▶ [EXERCISE PROMPT]
Word for word, set down the records and skip each picture.
DATA section start
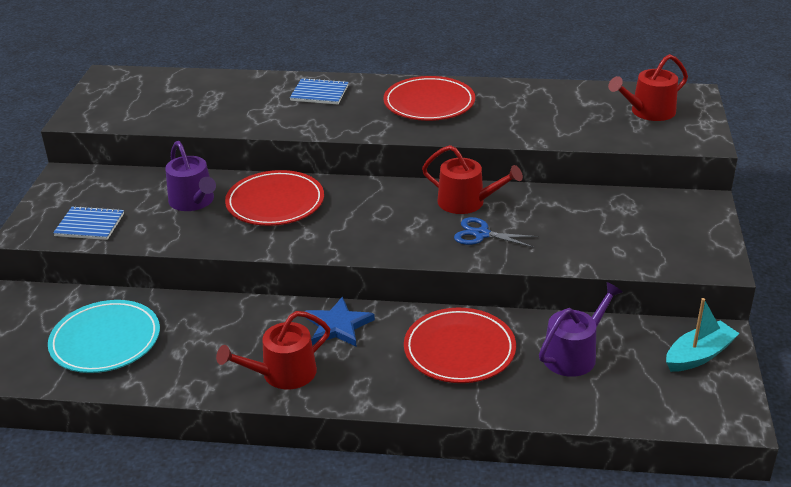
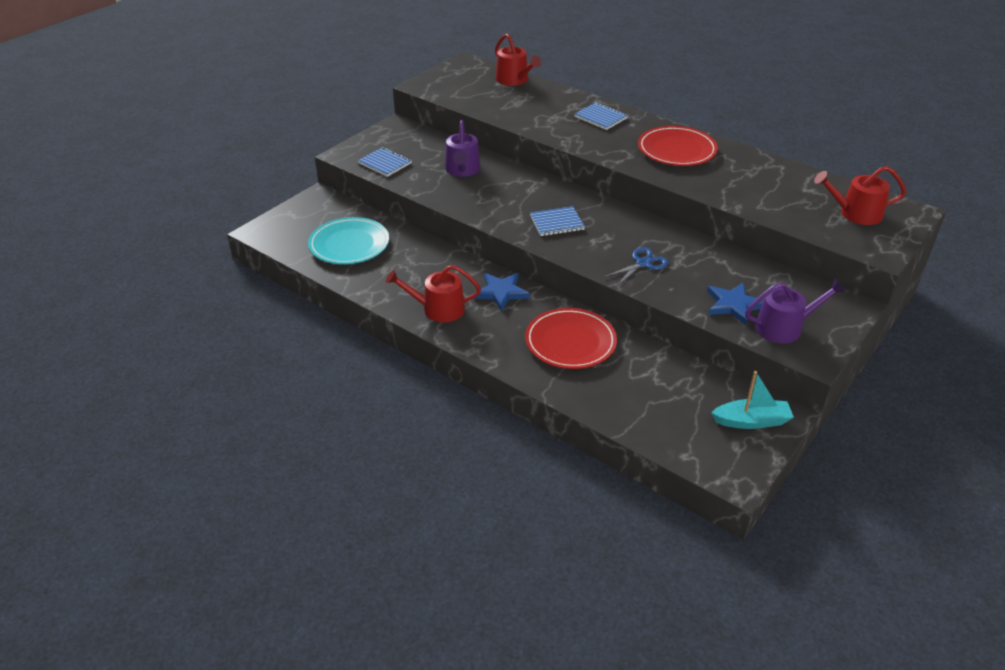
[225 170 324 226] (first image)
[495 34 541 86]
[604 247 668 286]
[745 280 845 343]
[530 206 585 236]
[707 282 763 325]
DATA section end
▶ [PROBLEM SOLUTION]
[225 170 324 226] (first image)
[495 34 541 86]
[604 247 668 286]
[745 280 845 343]
[530 206 585 236]
[707 282 763 325]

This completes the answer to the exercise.